Your objective
Leaving out the pictures, reproduce each record exactly and in full.

Provided data

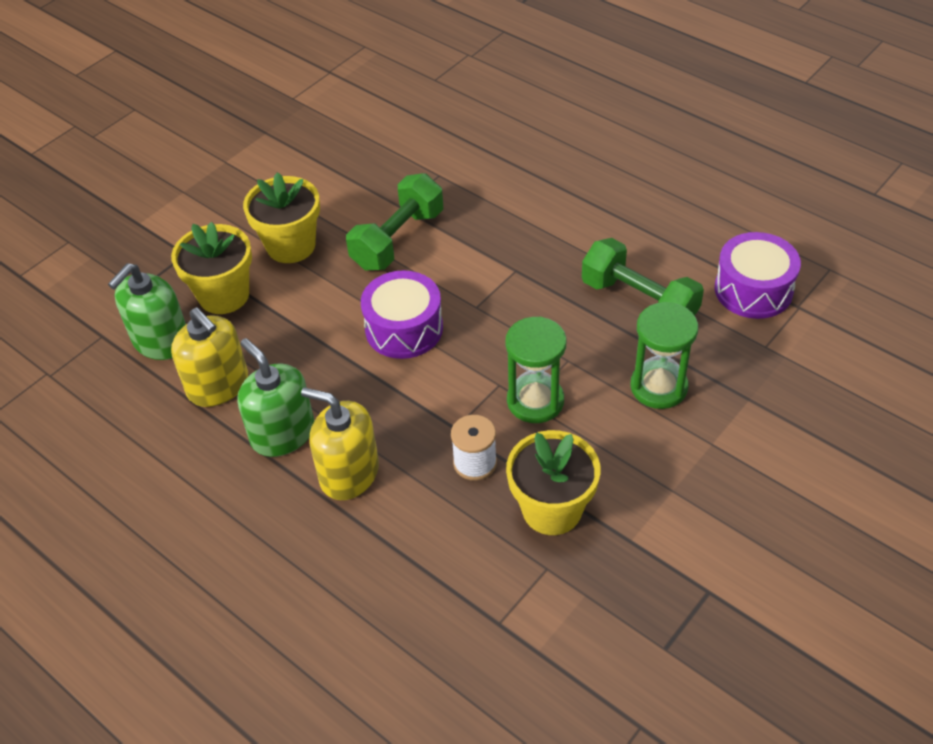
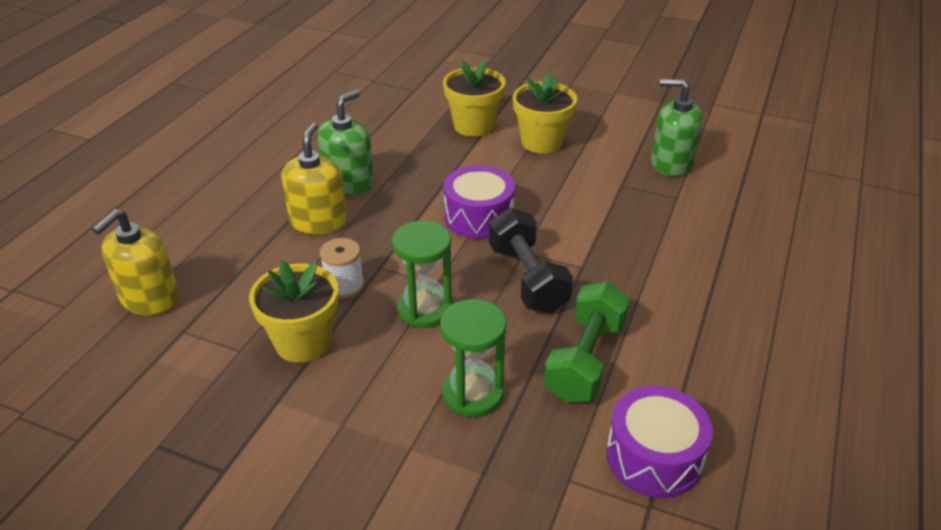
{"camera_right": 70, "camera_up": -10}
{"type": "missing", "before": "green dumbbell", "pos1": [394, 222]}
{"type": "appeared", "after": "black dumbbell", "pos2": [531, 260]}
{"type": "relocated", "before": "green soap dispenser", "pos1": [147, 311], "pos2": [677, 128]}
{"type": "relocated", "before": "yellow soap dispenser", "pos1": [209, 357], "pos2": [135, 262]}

The completed task
{"camera_right": 70, "camera_up": -10}
{"type": "missing", "before": "green dumbbell", "pos1": [394, 222]}
{"type": "appeared", "after": "black dumbbell", "pos2": [531, 260]}
{"type": "relocated", "before": "green soap dispenser", "pos1": [147, 311], "pos2": [677, 128]}
{"type": "relocated", "before": "yellow soap dispenser", "pos1": [209, 357], "pos2": [135, 262]}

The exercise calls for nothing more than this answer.